[Extracted records]
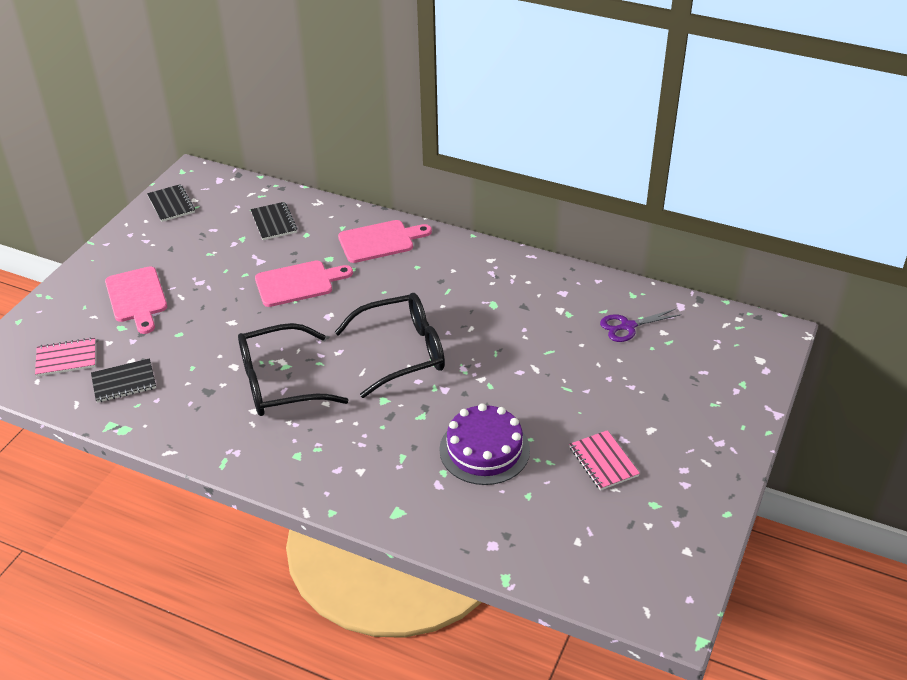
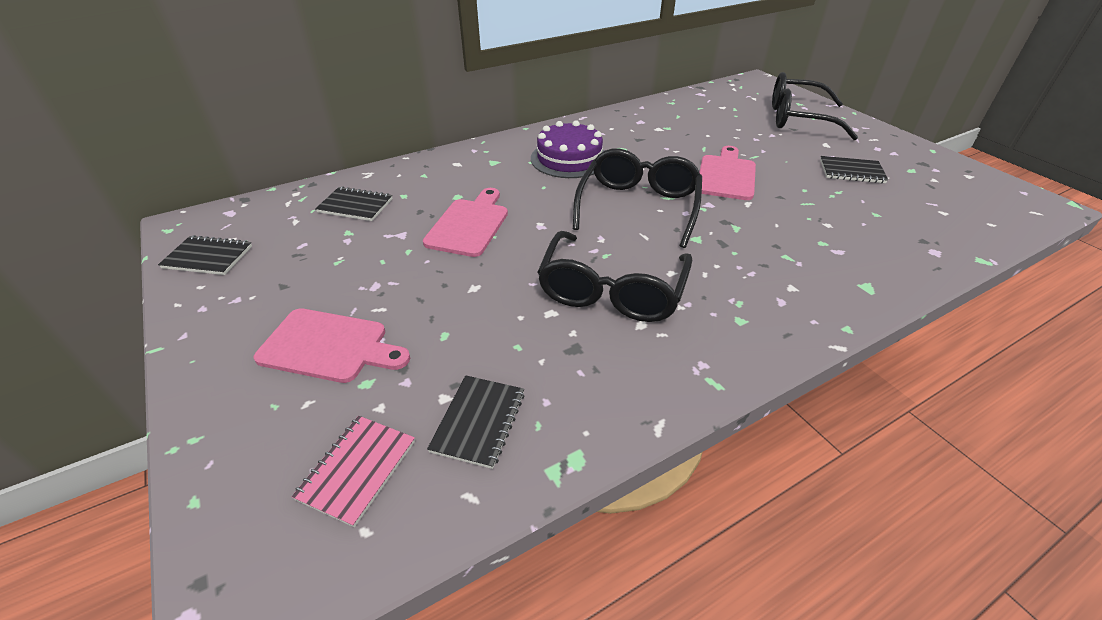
camera: 55 degrees left, 0 degrees up
pink cutting board [338,220,432,263] -> pink cutting board moved to [699,146,756,200]
purple cake [439,403,530,485] -> purple cake moved to [531,120,604,178]
pink notebook [569,430,640,490] -> black notebook [820,156,888,183]
purple scissors [600,309,681,342] -> none
none -> black glasses [772,72,858,140]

WORK TO COMPLETE
Say how many lines in the data include the string "pink", giving the number alone.

EXERCISE ANSWER
2